• **GEGEBENE ANGABEN**:

┏━━

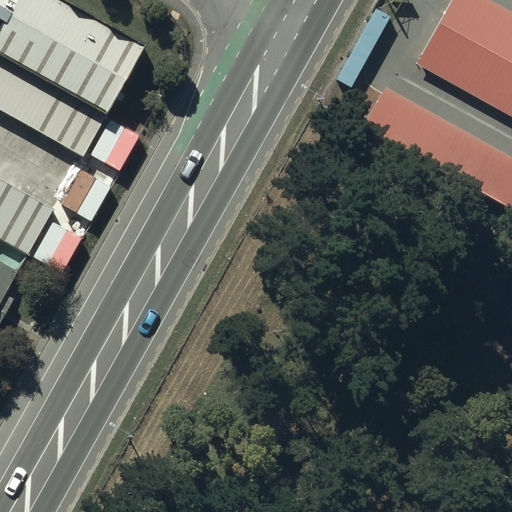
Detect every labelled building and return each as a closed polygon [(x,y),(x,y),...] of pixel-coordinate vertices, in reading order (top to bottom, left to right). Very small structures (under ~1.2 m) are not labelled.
[(137,29),(84,0),(0,0),(0,42),(100,97),(137,29)] [(511,12),(490,0),(447,0),(413,63),(511,116),(511,12)] [(0,95),(77,138),(100,97),(0,42),(0,95)] [(511,156),(385,86),(362,126),(511,209),(511,156)] [(51,195),(0,167),(0,220),(29,236),(51,195)] [(0,268),(11,250),(0,243),(0,268)]
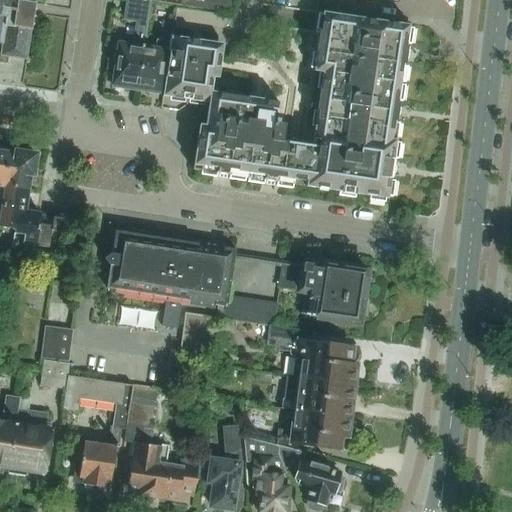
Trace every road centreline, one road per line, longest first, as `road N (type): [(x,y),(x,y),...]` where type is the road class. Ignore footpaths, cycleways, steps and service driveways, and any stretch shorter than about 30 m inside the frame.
road 1 (residential): [(469,250),(176,198),(162,155),(71,137),(74,117)]
road 2 (secondary): [(469,250),(498,0)]
road 3 (secondary): [(447,442),(463,301)]
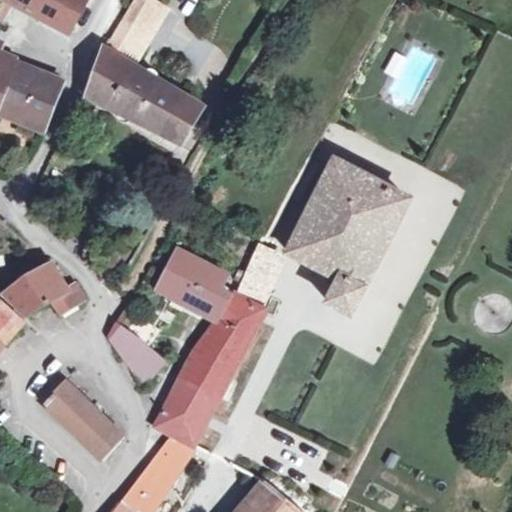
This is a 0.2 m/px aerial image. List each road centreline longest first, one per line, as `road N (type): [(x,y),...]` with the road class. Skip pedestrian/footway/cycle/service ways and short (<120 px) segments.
road 1 (track): [(111,305),(292,0)]
road 2 (residential): [(10,202),(113,0)]
road 3 (residential): [(81,333),(27,383),(22,402),(106,497)]
road 4 (residential): [(106,497),(142,443),(129,404),(81,333)]
road 5 (residential): [(81,333),(111,305),(10,202)]
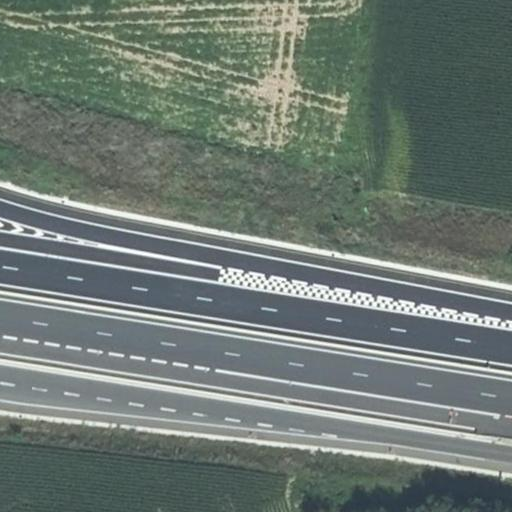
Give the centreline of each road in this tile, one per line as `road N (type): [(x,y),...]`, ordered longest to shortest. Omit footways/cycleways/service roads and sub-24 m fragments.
road 1 (trunk): [(511,312),(96,234),(0,208)]
road 2 (trunk): [(0,317),(511,398)]
road 3 (trunk): [(511,347),(0,266)]
road 4 (trunk): [(204,406),(511,452)]
road 5 (trunk): [(0,373),(204,406)]
road 6 (trunk): [(0,386),(204,406)]
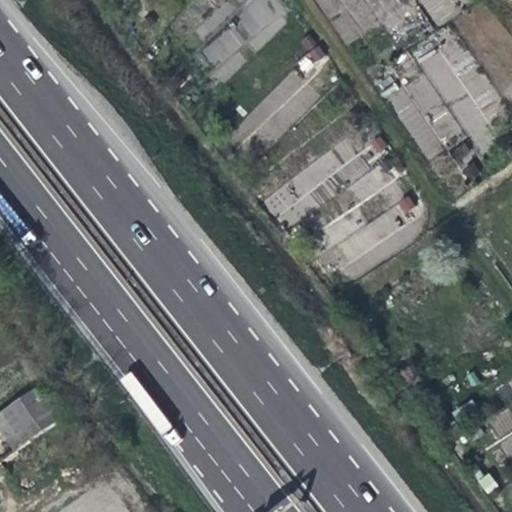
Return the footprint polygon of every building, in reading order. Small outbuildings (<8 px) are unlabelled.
[(152,15),(142,23),(148,30),(157,23),(152,15)] [(303,45),(310,52),(319,44),(313,37),(303,45)] [(313,56),(318,62),(328,55),(322,48),(313,56)] [(182,74),(172,82),(178,89),(187,81),(182,74)] [(355,117),(360,124),(370,118),(365,110),(355,117)] [(375,146),(380,153),(389,146),(384,140),(375,146)] [(384,161),(390,169),(399,162),(393,155),(384,161)] [(401,202),(407,210),(416,204),(410,196),(401,202)] [(0,427),(17,451),(44,431),(21,399),(0,414),(0,427)]
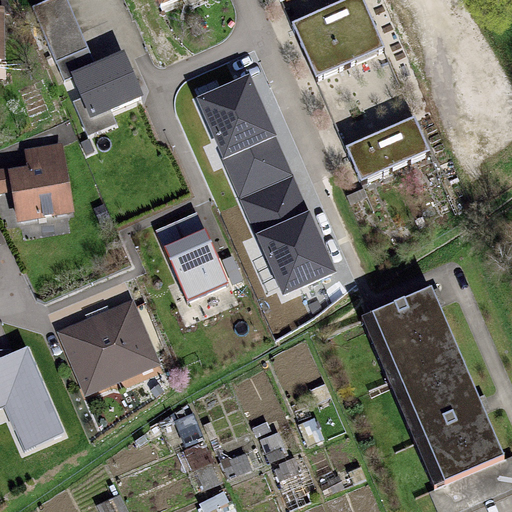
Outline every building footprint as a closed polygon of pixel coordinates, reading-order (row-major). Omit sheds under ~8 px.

┗━━

• **AUFGABENSTELLUNG**:
Geben Sie sämtliche Einträge oben wortgetreu und Zeile für Zeile aus, lassen Sie dabei jedoch die Bilder weg.

• **LÖSUNG**:
Detect every labelled building and return each as a closed polygon [(x,y),(x,y),...] of pixel-coordinate vertices, in reading order (top to bottom, left to right). Very small structures (under ~1.2 m) are not labelled.
[(137,29),(84,0),(0,0),(0,42),(100,97),(137,29)] [(511,12),(490,0),(447,0),(413,63),(511,116),(511,12)] [(0,95),(77,138),(100,97),(0,42),(0,95)] [(511,156),(385,86),(362,126),(511,209),(511,156)] [(51,195),(0,167),(0,220),(29,236),(51,195)] [(0,268),(11,250),(0,243),(0,268)]
Trace every road centreline, one road per line, longest first, as `road N (type): [(x,y),(x,y),...]` where type is the road class. Ignore footpaths, cycleways, steps and service driveways, and any stretch shorter than about 30 m inside the frame.
road 1 (residential): [(469,250),(176,198),(162,155),(71,137),(74,117)]
road 2 (secondary): [(469,250),(498,0)]
road 3 (secondary): [(447,442),(463,301)]
This is a 0.2 m/px aerial image. List each road centreline longest first, one per line, as `road N (type): [(x,y),...]` with the road class. Skip pedestrian/footway/cycle/service ways and short (<120 px) segments.
road 1 (track): [(111,305),(292,0)]
road 2 (residential): [(10,202),(113,0)]
road 3 (residential): [(81,333),(27,383),(22,402),(106,497)]
road 4 (residential): [(106,497),(142,443),(129,404),(81,333)]
road 5 (residential): [(81,333),(111,305),(10,202)]
Give the centreline of each road in this tile, one per line as `road N (type): [(x,y),...]`, ordered longest to shortest. Omit footways/cycleways/service roads and sub-24 m fragments.
road 1 (trunk): [(511,312),(96,234),(0,208)]
road 2 (trunk): [(0,317),(511,398)]
road 3 (trunk): [(511,347),(0,266)]
road 4 (trunk): [(204,406),(511,452)]
road 5 (trunk): [(0,373),(204,406)]
road 6 (trunk): [(0,386),(204,406)]
Return the footprint polygon of every building, in reading order. Small outbuildings (<8 px) are unlabelled.
[(152,15),(142,23),(148,30),(157,23),(152,15)] [(303,45),(310,52),(319,44),(313,37),(303,45)] [(313,56),(318,62),(328,55),(322,48),(313,56)] [(182,74),(172,82),(178,89),(187,81),(182,74)] [(355,117),(360,124),(370,118),(365,110),(355,117)] [(375,146),(380,153),(389,146),(384,140),(375,146)] [(384,161),(390,169),(399,162),(393,155),(384,161)] [(401,202),(407,210),(416,204),(410,196),(401,202)] [(0,427),(17,451),(44,431),(21,399),(0,414),(0,427)]
Outline every building footprint as a closed polygon of pixel coordinates, reading-order (row-major). Omit sheds under ~8 px.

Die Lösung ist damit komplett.